[WHAT YOU NEED TO DO] Work through the records that follow and return each line containing the word "pawn".

[DATASET ENTRIES]
┌──

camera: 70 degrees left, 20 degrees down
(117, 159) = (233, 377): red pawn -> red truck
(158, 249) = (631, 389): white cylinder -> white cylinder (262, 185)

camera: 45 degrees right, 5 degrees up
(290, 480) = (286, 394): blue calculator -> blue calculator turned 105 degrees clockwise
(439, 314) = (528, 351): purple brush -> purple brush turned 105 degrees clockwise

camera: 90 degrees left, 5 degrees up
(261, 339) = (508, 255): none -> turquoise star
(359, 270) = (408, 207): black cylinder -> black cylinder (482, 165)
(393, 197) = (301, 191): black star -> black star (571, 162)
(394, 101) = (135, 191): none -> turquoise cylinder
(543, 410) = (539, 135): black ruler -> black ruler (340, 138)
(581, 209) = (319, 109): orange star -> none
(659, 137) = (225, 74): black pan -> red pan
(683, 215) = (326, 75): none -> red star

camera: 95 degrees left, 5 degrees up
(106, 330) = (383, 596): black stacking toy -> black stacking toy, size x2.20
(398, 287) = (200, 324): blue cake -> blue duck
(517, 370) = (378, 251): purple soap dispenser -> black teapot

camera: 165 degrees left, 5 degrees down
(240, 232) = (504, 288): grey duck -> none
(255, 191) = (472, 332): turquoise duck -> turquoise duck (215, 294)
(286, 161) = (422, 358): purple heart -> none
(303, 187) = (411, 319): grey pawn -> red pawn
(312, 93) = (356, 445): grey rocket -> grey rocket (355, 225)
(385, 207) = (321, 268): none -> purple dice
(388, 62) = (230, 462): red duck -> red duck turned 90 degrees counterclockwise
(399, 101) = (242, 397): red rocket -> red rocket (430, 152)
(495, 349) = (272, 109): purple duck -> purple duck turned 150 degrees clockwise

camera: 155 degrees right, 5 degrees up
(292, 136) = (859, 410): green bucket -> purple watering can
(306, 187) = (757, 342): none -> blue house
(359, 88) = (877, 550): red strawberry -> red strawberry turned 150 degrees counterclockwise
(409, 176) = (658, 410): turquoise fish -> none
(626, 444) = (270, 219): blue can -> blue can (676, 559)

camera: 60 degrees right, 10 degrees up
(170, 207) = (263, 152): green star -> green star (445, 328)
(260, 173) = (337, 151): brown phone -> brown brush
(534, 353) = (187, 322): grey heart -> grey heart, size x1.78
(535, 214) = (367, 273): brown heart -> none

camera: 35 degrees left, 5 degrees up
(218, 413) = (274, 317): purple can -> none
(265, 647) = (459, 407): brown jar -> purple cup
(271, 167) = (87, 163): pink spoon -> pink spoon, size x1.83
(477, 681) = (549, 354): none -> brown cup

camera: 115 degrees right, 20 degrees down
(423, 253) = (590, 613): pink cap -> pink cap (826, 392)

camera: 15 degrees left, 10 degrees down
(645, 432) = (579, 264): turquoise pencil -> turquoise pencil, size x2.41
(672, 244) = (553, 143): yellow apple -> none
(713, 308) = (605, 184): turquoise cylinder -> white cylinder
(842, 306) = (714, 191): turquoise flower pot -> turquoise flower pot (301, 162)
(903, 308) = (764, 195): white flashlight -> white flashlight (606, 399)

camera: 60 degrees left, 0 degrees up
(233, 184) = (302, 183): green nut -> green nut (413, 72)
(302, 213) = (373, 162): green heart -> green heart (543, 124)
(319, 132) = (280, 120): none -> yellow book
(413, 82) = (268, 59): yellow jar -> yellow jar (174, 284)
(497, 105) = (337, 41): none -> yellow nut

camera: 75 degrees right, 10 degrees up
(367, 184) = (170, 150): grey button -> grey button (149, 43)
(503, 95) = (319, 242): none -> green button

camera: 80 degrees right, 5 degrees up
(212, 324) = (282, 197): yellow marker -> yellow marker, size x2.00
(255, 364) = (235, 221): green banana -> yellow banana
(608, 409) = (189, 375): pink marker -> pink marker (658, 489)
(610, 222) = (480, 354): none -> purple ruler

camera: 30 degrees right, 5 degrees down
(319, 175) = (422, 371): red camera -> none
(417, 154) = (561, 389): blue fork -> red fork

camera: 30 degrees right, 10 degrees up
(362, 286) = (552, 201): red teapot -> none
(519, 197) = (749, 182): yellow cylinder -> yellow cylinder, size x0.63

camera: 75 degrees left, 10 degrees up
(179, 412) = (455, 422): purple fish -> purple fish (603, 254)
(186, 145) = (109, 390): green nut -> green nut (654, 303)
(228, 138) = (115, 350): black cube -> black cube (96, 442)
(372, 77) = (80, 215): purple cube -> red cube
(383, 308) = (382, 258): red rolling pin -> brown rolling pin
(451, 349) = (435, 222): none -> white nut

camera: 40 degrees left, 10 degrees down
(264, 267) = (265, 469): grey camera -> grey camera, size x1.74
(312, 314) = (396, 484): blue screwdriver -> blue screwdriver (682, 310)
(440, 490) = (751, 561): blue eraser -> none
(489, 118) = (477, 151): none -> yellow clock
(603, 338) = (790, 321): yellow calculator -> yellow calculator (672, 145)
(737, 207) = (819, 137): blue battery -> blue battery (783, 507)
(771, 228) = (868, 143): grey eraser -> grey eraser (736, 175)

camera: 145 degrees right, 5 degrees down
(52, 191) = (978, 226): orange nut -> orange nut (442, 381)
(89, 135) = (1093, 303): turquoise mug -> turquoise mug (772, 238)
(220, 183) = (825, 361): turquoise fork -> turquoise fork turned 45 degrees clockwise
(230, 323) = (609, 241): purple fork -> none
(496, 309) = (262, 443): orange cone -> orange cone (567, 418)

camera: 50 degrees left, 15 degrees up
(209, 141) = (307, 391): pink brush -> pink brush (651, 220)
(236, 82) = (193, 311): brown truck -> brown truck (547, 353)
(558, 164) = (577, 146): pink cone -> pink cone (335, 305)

└──

[RESPONSE]
(117, 159) = (233, 377): red pawn -> red truck
(303, 187) = (411, 319): grey pawn -> red pawn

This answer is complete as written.